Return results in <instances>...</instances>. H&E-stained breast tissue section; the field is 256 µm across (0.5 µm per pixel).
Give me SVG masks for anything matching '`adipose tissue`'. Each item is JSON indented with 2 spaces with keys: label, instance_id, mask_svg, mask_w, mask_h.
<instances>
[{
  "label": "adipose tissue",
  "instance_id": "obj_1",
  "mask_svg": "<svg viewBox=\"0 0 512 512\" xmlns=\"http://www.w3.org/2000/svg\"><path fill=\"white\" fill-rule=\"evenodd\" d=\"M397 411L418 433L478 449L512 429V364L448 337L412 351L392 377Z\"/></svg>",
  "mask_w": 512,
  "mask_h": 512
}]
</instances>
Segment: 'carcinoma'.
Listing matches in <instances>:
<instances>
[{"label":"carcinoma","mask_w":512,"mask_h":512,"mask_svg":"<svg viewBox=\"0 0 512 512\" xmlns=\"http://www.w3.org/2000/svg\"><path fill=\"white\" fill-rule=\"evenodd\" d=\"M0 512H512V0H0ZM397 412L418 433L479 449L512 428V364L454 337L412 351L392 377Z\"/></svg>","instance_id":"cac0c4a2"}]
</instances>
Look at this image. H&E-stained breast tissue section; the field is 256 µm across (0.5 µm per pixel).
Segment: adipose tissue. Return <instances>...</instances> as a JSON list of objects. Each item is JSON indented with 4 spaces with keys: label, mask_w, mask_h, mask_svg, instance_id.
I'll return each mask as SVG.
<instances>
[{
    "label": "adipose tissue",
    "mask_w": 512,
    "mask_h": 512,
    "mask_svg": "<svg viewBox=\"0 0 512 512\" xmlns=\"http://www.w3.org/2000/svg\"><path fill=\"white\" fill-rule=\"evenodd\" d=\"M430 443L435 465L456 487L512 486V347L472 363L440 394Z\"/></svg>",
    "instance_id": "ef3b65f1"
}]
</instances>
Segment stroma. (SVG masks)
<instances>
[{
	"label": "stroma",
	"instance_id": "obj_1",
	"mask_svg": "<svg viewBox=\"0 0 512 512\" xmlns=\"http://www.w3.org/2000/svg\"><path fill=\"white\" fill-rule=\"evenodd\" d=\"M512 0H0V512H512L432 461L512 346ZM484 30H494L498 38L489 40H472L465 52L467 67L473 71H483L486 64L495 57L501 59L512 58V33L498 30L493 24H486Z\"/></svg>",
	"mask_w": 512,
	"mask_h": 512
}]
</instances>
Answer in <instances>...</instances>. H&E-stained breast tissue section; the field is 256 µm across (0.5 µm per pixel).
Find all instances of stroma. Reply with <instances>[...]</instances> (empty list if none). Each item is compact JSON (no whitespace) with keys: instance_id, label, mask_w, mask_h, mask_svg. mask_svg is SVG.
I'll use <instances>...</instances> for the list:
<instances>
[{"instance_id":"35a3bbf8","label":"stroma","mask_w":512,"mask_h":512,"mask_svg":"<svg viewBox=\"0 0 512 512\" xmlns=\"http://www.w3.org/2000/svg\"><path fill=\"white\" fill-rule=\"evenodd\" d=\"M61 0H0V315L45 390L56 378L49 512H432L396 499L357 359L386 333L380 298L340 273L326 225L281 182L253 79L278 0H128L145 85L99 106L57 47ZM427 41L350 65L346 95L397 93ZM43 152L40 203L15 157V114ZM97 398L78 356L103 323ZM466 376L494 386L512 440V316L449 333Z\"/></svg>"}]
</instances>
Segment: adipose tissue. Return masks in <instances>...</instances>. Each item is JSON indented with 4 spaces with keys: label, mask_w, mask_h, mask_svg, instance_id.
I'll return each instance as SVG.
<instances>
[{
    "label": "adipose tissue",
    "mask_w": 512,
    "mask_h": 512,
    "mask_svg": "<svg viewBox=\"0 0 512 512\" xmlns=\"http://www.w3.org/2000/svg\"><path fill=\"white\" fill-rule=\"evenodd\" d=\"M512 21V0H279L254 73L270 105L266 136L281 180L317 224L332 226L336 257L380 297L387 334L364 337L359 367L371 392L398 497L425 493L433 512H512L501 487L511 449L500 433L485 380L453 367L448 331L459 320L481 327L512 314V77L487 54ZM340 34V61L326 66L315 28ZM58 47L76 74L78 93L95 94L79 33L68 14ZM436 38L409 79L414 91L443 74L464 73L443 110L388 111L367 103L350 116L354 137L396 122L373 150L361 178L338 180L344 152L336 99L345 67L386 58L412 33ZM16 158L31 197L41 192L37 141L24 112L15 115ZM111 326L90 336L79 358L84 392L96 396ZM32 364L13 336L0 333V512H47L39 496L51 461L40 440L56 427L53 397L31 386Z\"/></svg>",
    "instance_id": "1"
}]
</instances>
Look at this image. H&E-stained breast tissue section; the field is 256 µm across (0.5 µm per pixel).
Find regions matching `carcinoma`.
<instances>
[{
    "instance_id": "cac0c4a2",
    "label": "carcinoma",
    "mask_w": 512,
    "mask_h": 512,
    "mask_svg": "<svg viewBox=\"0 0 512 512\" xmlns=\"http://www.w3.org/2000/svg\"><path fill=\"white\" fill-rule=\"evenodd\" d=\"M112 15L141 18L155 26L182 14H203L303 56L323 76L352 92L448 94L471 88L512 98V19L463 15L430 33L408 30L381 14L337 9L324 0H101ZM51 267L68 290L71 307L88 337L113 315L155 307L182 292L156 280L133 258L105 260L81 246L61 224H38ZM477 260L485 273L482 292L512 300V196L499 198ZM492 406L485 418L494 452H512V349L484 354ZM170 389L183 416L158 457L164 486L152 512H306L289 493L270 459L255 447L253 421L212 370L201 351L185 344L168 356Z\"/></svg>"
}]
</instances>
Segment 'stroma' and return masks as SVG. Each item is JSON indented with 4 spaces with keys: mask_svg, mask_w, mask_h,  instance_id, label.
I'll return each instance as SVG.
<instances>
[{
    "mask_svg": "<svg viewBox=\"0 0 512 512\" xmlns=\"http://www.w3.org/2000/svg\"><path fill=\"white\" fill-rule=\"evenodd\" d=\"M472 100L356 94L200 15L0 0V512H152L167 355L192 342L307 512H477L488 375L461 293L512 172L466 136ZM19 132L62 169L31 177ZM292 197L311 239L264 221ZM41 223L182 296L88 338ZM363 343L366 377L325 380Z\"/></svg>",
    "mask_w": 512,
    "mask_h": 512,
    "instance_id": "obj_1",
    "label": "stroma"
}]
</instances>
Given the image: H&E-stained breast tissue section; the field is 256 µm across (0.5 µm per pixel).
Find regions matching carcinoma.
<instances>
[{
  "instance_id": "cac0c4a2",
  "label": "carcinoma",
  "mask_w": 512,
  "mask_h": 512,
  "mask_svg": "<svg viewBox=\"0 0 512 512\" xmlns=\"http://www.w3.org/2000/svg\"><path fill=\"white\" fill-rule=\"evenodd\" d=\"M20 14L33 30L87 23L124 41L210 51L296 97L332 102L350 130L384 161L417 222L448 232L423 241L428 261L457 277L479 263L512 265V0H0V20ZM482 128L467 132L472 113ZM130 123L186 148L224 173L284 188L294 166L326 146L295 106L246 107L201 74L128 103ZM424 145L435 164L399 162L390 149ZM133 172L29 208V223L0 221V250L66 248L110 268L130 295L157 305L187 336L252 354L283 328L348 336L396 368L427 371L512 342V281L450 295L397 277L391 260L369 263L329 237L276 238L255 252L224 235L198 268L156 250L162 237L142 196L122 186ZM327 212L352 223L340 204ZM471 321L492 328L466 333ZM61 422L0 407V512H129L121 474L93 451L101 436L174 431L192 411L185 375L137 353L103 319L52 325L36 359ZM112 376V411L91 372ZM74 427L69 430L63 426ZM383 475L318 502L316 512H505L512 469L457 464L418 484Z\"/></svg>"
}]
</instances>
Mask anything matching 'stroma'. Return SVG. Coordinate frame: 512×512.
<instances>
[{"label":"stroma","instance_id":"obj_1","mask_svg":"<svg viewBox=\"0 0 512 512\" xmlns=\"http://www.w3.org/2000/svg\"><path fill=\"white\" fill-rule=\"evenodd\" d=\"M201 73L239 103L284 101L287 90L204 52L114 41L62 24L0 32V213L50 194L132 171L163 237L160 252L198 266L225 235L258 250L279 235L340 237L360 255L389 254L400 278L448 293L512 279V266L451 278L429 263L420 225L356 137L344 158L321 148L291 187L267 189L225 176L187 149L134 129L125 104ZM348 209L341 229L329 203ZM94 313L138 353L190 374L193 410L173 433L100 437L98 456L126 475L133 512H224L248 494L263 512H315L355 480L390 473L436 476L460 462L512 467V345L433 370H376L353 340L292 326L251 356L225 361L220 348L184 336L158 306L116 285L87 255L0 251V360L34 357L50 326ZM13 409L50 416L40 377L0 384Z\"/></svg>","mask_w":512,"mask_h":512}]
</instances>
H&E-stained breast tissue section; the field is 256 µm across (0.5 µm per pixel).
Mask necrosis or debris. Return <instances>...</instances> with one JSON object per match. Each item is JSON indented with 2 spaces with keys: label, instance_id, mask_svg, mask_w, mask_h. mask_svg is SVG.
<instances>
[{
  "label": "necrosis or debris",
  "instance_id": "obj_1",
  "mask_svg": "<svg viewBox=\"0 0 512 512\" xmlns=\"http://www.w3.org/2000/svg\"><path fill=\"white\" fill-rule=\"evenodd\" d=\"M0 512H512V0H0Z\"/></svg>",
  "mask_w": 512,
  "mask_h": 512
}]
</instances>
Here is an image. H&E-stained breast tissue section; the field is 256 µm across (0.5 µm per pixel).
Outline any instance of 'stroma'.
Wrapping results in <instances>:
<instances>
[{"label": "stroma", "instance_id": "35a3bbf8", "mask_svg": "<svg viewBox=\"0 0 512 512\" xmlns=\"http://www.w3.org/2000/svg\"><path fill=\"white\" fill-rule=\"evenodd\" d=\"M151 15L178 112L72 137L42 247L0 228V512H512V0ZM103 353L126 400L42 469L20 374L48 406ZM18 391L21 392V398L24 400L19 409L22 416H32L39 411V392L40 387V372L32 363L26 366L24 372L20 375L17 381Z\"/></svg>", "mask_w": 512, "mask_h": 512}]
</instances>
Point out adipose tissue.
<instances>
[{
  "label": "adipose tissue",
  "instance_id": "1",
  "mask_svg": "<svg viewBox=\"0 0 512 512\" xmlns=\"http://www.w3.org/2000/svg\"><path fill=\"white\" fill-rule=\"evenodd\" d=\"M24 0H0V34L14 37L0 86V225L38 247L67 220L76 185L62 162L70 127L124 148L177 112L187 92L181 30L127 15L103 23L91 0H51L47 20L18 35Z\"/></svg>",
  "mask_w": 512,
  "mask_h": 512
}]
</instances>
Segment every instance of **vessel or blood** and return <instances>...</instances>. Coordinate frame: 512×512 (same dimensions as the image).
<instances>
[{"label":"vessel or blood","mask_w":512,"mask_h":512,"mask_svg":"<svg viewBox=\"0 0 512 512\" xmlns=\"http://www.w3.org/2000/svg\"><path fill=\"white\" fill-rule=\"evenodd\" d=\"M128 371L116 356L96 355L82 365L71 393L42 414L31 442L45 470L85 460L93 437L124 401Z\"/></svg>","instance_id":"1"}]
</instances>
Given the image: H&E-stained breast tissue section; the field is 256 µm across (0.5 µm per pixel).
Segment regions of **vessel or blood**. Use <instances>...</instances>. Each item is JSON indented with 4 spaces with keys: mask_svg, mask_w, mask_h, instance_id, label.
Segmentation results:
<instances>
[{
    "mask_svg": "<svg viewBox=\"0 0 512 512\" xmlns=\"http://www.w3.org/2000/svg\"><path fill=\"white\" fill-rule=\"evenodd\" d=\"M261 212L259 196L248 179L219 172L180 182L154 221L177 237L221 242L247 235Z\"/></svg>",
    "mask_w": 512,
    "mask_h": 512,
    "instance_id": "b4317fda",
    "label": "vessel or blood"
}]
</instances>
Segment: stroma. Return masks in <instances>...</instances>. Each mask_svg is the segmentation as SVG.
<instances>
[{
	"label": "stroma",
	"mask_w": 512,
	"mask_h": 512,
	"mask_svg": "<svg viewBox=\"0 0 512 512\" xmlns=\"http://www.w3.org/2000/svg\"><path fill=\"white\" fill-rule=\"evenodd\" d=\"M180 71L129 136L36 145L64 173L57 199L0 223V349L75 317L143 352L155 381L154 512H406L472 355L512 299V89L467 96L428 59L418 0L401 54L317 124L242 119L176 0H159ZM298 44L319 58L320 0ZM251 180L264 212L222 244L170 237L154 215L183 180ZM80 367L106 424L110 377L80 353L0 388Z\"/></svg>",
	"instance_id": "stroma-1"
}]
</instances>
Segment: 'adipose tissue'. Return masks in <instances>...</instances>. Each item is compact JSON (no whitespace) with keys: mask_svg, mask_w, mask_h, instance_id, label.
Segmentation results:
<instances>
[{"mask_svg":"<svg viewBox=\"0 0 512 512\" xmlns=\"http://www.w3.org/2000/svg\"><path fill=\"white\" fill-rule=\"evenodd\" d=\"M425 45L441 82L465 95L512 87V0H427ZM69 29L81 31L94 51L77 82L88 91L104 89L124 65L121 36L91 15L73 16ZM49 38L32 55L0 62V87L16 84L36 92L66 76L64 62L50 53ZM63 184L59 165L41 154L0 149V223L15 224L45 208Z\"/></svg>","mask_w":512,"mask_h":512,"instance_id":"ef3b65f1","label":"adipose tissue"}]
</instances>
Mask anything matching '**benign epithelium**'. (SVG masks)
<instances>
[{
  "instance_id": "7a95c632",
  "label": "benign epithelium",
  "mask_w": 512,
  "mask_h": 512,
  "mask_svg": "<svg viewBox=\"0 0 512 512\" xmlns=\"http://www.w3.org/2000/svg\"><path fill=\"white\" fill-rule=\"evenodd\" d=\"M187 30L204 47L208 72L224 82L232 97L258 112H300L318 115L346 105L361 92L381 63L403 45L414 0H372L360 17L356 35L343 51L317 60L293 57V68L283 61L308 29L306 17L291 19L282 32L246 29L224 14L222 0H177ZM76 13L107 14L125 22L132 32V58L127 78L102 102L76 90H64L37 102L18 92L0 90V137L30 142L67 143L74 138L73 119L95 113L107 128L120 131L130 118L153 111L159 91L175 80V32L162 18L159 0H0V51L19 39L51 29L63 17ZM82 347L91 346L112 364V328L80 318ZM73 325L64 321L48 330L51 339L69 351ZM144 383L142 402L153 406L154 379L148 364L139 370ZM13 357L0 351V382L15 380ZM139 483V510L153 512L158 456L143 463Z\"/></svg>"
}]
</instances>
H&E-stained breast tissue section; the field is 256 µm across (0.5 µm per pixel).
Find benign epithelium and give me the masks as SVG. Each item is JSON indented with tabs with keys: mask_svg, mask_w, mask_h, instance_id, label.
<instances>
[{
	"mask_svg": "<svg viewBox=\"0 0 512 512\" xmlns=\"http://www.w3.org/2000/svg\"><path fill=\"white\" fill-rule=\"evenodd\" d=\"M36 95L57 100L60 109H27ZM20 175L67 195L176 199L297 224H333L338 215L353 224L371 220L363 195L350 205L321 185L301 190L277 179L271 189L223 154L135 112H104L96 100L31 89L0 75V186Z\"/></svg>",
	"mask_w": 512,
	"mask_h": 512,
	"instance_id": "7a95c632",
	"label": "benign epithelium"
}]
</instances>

**YOUR TASK**
Only the lines from the one containing "Segment: 'carcinoma'." through the one containing "Answer in <instances>...</instances>." are to be extracted, exactly as they appear, with both ends included.

**RESPONSE**
Segment: 'carcinoma'.
Listing matches in <instances>:
<instances>
[{"label":"carcinoma","mask_w":512,"mask_h":512,"mask_svg":"<svg viewBox=\"0 0 512 512\" xmlns=\"http://www.w3.org/2000/svg\"><path fill=\"white\" fill-rule=\"evenodd\" d=\"M0 512H512V0H0ZM397 412L418 433L479 449L512 428V364L454 337L412 351L392 377Z\"/></svg>","instance_id":"cac0c4a2"}]
</instances>
Look at this image. H&E-stained breast tissue section; the field is 256 µm across (0.5 µm per pixel).
Segment: adipose tissue. Return <instances>...</instances> as a JSON list of objects. Each item is JSON indented with 4 spaces with keys: label, mask_w, mask_h, mask_svg, instance_id.
I'll return each mask as SVG.
<instances>
[{
    "label": "adipose tissue",
    "mask_w": 512,
    "mask_h": 512,
    "mask_svg": "<svg viewBox=\"0 0 512 512\" xmlns=\"http://www.w3.org/2000/svg\"><path fill=\"white\" fill-rule=\"evenodd\" d=\"M430 443L435 465L456 487L512 486V347L472 363L440 394Z\"/></svg>",
    "instance_id": "ef3b65f1"
}]
</instances>
Segment stroma. (SVG masks)
<instances>
[{
	"label": "stroma",
	"instance_id": "obj_1",
	"mask_svg": "<svg viewBox=\"0 0 512 512\" xmlns=\"http://www.w3.org/2000/svg\"><path fill=\"white\" fill-rule=\"evenodd\" d=\"M512 0H0V512H512L432 461L512 346ZM484 30H494L498 38L489 40H472L465 52L467 67L473 71H483L486 64L495 57L501 59L512 58V33L498 30L493 24H486Z\"/></svg>",
	"mask_w": 512,
	"mask_h": 512
}]
</instances>
Answer in <instances>...</instances>. H&E-stained breast tissue section; the field is 256 µm across (0.5 µm per pixel).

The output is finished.